[Records for the exercise]:

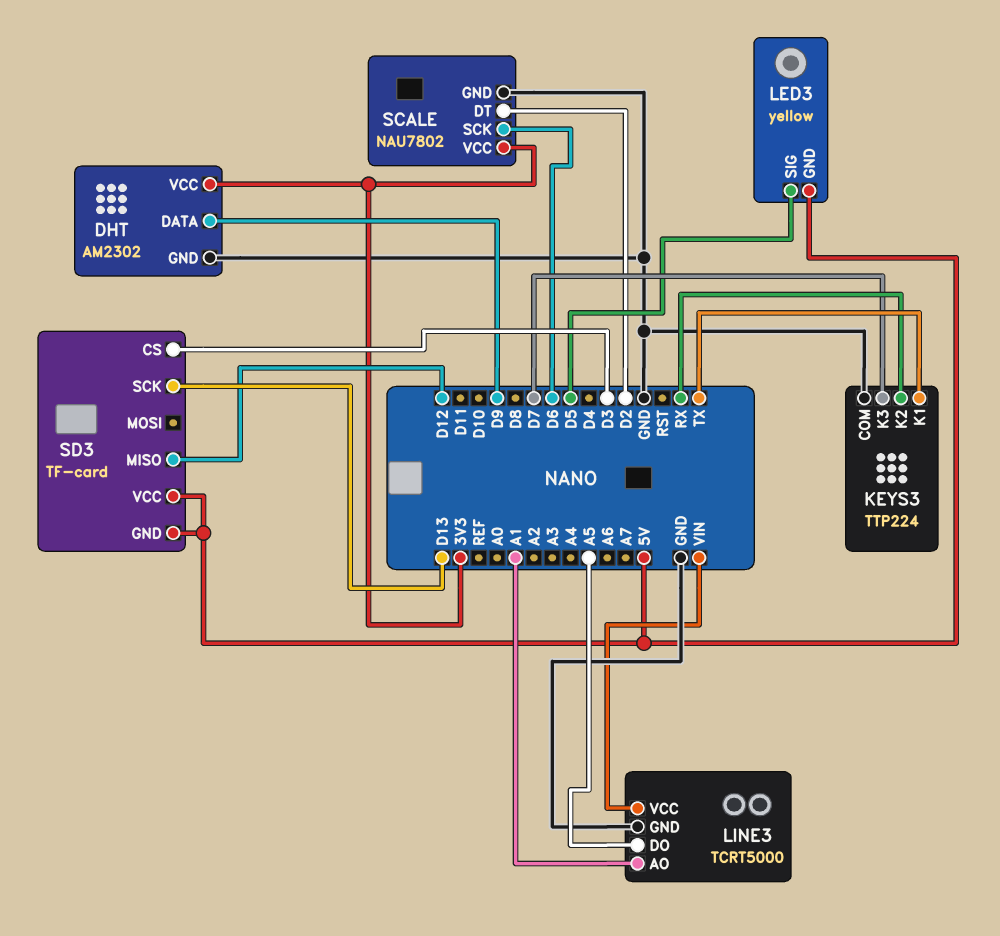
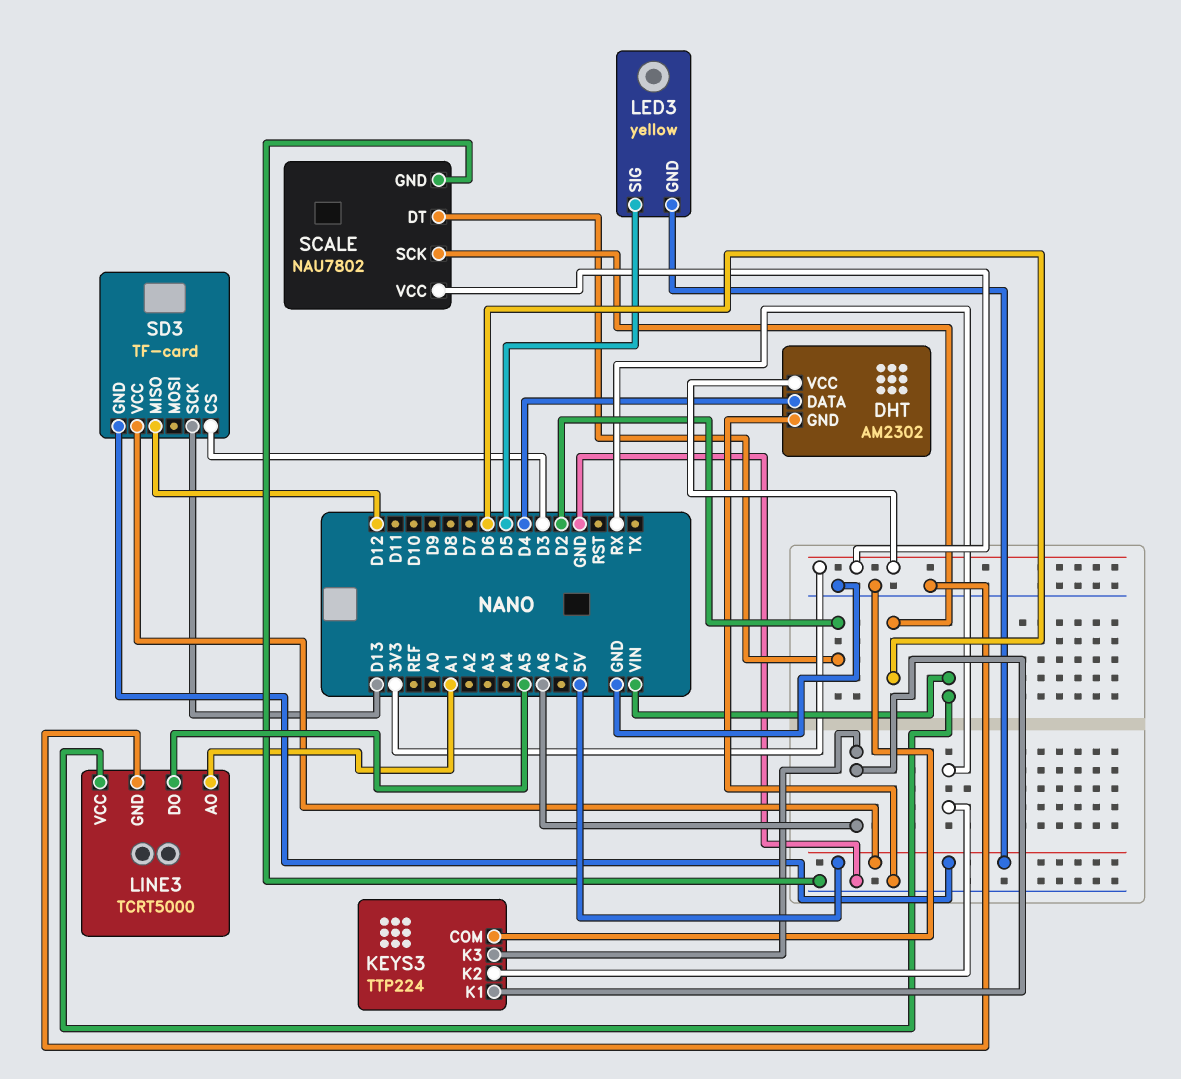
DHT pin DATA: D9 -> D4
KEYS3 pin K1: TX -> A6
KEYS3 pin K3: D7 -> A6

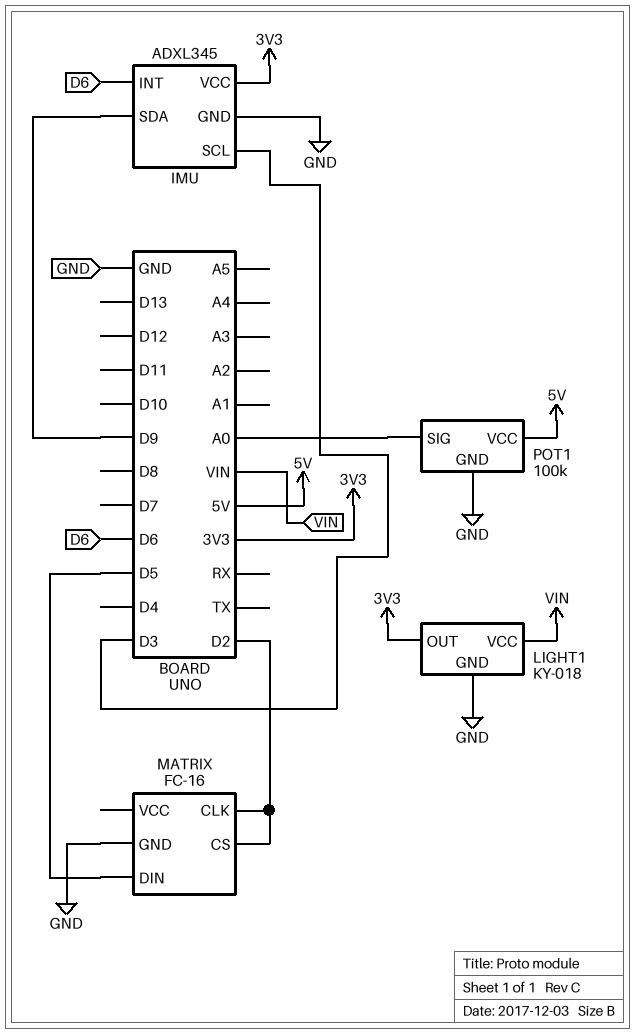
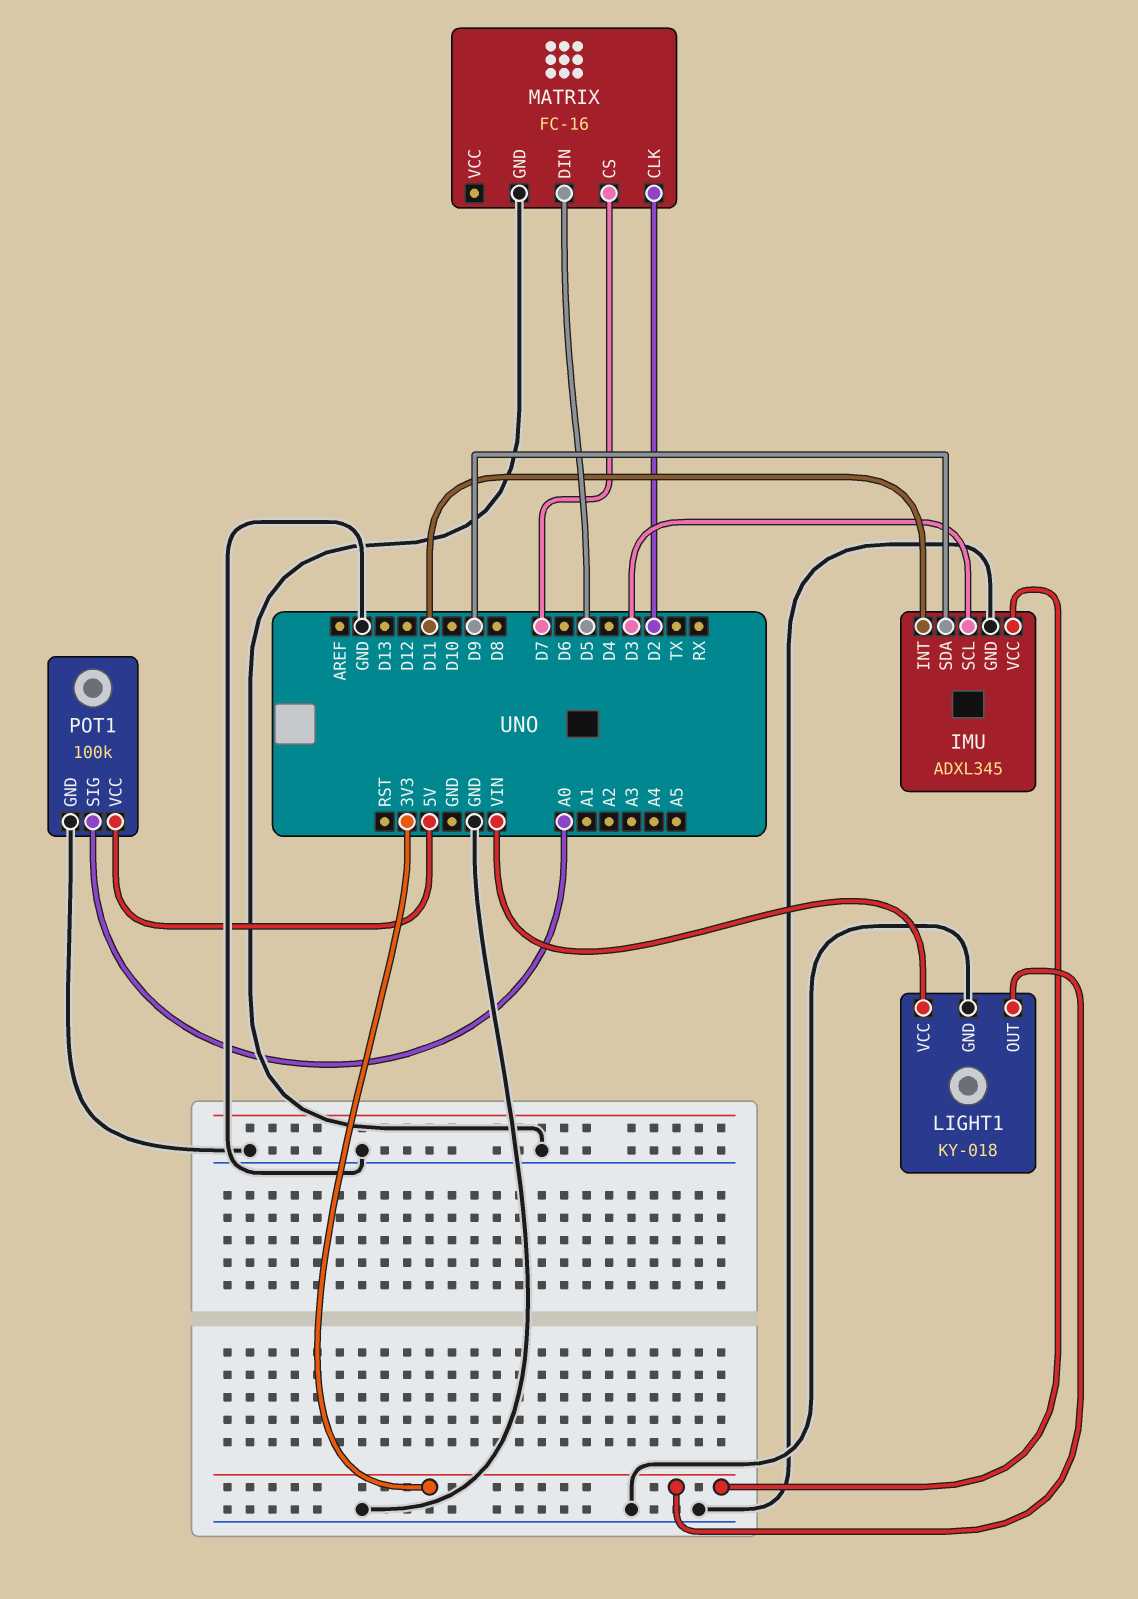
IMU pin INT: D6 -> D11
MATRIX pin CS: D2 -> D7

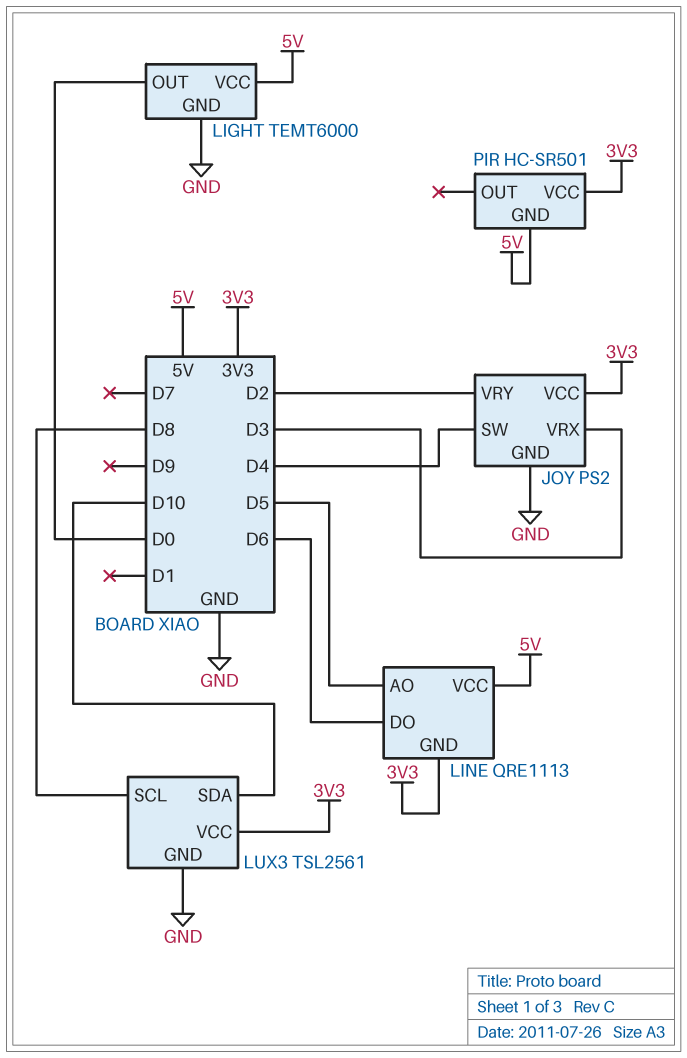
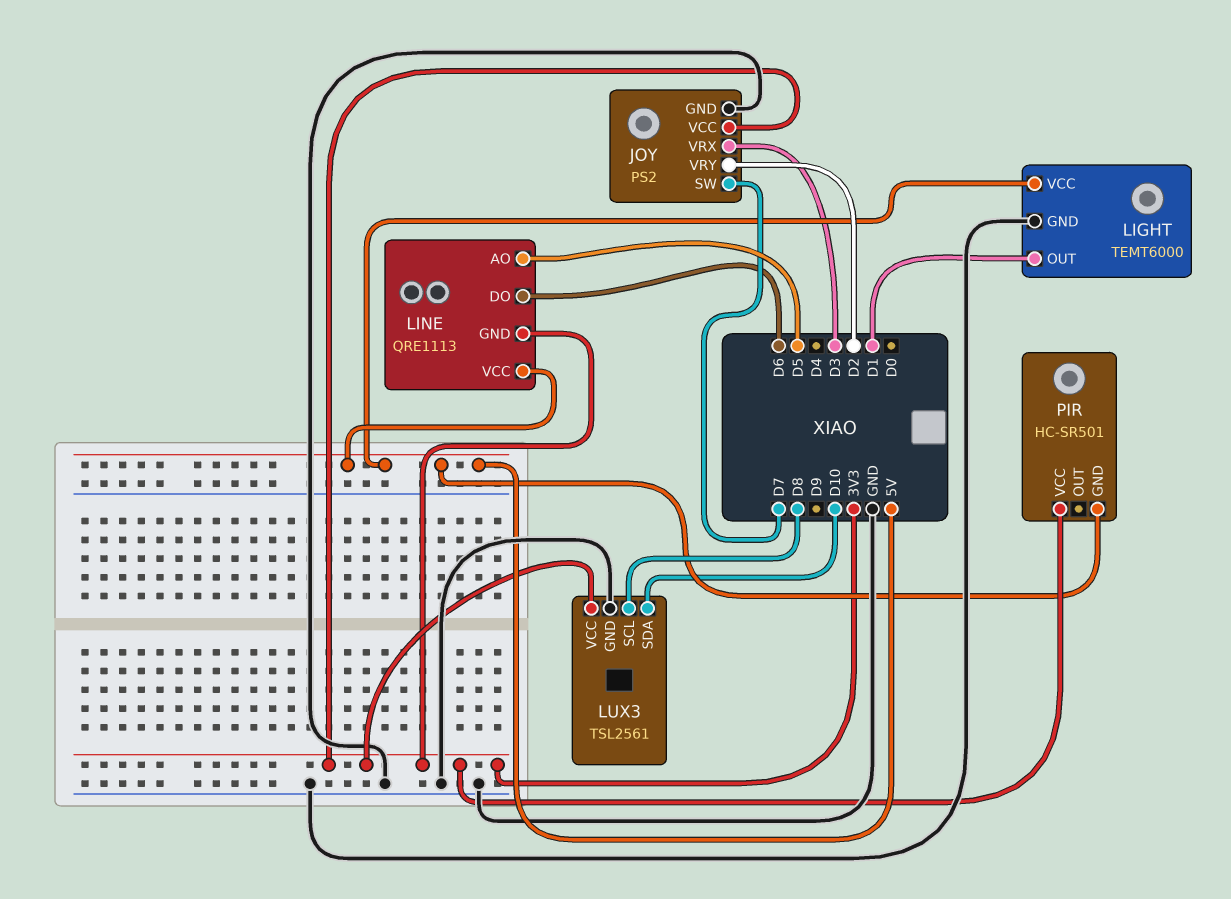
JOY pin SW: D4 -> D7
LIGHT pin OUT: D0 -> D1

[To do]:
Produce the entries again, word for word, without any of their pictures.

[Expected answer]:
DHT pin DATA: D9 -> D4
KEYS3 pin K1: TX -> A6
KEYS3 pin K3: D7 -> A6

IMU pin INT: D6 -> D11
MATRIX pin CS: D2 -> D7

JOY pin SW: D4 -> D7
LIGHT pin OUT: D0 -> D1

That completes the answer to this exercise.